-------- Data excerpts

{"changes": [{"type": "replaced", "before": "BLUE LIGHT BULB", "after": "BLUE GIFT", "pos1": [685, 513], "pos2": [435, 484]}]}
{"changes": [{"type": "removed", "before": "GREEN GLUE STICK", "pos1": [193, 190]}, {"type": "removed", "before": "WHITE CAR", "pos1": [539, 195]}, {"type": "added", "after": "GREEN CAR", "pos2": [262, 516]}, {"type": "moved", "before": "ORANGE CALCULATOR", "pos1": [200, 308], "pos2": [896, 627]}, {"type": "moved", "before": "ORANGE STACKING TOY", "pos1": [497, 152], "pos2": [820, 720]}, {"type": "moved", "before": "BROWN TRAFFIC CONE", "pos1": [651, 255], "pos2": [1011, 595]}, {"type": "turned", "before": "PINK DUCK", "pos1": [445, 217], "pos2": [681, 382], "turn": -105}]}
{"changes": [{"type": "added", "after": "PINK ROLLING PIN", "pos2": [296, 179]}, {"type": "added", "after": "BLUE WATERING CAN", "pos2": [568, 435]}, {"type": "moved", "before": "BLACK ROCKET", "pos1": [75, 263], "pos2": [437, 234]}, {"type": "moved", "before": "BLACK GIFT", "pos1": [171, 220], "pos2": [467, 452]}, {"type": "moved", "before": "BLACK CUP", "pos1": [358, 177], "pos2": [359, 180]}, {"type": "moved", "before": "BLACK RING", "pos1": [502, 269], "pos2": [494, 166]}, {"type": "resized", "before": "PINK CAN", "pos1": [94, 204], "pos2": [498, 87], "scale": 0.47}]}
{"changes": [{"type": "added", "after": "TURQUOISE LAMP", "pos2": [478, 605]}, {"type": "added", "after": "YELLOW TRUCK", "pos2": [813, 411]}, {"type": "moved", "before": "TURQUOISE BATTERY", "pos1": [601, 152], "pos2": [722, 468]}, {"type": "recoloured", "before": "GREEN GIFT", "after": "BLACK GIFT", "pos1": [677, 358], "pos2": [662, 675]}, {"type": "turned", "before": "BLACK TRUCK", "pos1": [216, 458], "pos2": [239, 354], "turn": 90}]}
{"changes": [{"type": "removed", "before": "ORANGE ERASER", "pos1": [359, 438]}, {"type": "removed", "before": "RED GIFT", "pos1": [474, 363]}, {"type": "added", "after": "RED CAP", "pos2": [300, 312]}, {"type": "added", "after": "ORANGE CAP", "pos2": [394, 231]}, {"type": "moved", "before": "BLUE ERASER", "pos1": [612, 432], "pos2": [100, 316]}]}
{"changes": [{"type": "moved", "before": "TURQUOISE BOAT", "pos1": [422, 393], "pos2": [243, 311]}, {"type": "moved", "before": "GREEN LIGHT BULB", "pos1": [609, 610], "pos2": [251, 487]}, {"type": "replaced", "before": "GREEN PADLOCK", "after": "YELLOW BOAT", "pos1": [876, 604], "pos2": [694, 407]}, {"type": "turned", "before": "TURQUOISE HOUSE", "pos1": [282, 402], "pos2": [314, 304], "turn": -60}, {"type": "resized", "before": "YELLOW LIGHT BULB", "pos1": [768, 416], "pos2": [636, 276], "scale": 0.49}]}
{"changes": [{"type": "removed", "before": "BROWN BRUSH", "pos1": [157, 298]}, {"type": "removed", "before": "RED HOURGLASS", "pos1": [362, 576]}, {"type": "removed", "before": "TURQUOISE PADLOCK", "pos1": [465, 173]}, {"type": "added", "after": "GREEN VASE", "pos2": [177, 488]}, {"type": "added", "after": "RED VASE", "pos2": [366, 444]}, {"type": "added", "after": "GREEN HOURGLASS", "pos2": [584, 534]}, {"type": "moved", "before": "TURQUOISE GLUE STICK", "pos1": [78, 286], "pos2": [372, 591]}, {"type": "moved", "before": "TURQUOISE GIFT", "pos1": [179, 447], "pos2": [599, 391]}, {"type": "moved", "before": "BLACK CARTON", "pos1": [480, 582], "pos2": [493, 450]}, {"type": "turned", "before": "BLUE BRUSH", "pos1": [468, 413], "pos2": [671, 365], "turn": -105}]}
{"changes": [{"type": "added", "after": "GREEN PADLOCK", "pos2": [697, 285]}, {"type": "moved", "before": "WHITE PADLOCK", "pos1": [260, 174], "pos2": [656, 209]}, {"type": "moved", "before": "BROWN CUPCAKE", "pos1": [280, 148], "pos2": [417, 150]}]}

----------------

Return the entries above word for word.

The answer —
{"changes": [{"type": "replaced", "before": "BLUE LIGHT BULB", "after": "BLUE GIFT", "pos1": [685, 513], "pos2": [435, 484]}]}
{"changes": [{"type": "removed", "before": "GREEN GLUE STICK", "pos1": [193, 190]}, {"type": "removed", "before": "WHITE CAR", "pos1": [539, 195]}, {"type": "added", "after": "GREEN CAR", "pos2": [262, 516]}, {"type": "moved", "before": "ORANGE CALCULATOR", "pos1": [200, 308], "pos2": [896, 627]}, {"type": "moved", "before": "ORANGE STACKING TOY", "pos1": [497, 152], "pos2": [820, 720]}, {"type": "moved", "before": "BROWN TRAFFIC CONE", "pos1": [651, 255], "pos2": [1011, 595]}, {"type": "turned", "before": "PINK DUCK", "pos1": [445, 217], "pos2": [681, 382], "turn": -105}]}
{"changes": [{"type": "added", "after": "PINK ROLLING PIN", "pos2": [296, 179]}, {"type": "added", "after": "BLUE WATERING CAN", "pos2": [568, 435]}, {"type": "moved", "before": "BLACK ROCKET", "pos1": [75, 263], "pos2": [437, 234]}, {"type": "moved", "before": "BLACK GIFT", "pos1": [171, 220], "pos2": [467, 452]}, {"type": "moved", "before": "BLACK CUP", "pos1": [358, 177], "pos2": [359, 180]}, {"type": "moved", "before": "BLACK RING", "pos1": [502, 269], "pos2": [494, 166]}, {"type": "resized", "before": "PINK CAN", "pos1": [94, 204], "pos2": [498, 87], "scale": 0.47}]}
{"changes": [{"type": "added", "after": "TURQUOISE LAMP", "pos2": [478, 605]}, {"type": "added", "after": "YELLOW TRUCK", "pos2": [813, 411]}, {"type": "moved", "before": "TURQUOISE BATTERY", "pos1": [601, 152], "pos2": [722, 468]}, {"type": "recoloured", "before": "GREEN GIFT", "after": "BLACK GIFT", "pos1": [677, 358], "pos2": [662, 675]}, {"type": "turned", "before": "BLACK TRUCK", "pos1": [216, 458], "pos2": [239, 354], "turn": 90}]}
{"changes": [{"type": "removed", "before": "ORANGE ERASER", "pos1": [359, 438]}, {"type": "removed", "before": "RED GIFT", "pos1": [474, 363]}, {"type": "added", "after": "RED CAP", "pos2": [300, 312]}, {"type": "added", "after": "ORANGE CAP", "pos2": [394, 231]}, {"type": "moved", "before": "BLUE ERASER", "pos1": [612, 432], "pos2": [100, 316]}]}
{"changes": [{"type": "moved", "before": "TURQUOISE BOAT", "pos1": [422, 393], "pos2": [243, 311]}, {"type": "moved", "before": "GREEN LIGHT BULB", "pos1": [609, 610], "pos2": [251, 487]}, {"type": "replaced", "before": "GREEN PADLOCK", "after": "YELLOW BOAT", "pos1": [876, 604], "pos2": [694, 407]}, {"type": "turned", "before": "TURQUOISE HOUSE", "pos1": [282, 402], "pos2": [314, 304], "turn": -60}, {"type": "resized", "before": "YELLOW LIGHT BULB", "pos1": [768, 416], "pos2": [636, 276], "scale": 0.49}]}
{"changes": [{"type": "removed", "before": "BROWN BRUSH", "pos1": [157, 298]}, {"type": "removed", "before": "RED HOURGLASS", "pos1": [362, 576]}, {"type": "removed", "before": "TURQUOISE PADLOCK", "pos1": [465, 173]}, {"type": "added", "after": "GREEN VASE", "pos2": [177, 488]}, {"type": "added", "after": "RED VASE", "pos2": [366, 444]}, {"type": "added", "after": "GREEN HOURGLASS", "pos2": [584, 534]}, {"type": "moved", "before": "TURQUOISE GLUE STICK", "pos1": [78, 286], "pos2": [372, 591]}, {"type": "moved", "before": "TURQUOISE GIFT", "pos1": [179, 447], "pos2": [599, 391]}, {"type": "moved", "before": "BLACK CARTON", "pos1": [480, 582], "pos2": [493, 450]}, {"type": "turned", "before": "BLUE BRUSH", "pos1": [468, 413], "pos2": [671, 365], "turn": -105}]}
{"changes": [{"type": "added", "after": "GREEN PADLOCK", "pos2": [697, 285]}, {"type": "moved", "before": "WHITE PADLOCK", "pos1": [260, 174], "pos2": [656, 209]}, {"type": "moved", "before": "BROWN CUPCAKE", "pos1": [280, 148], "pos2": [417, 150]}]}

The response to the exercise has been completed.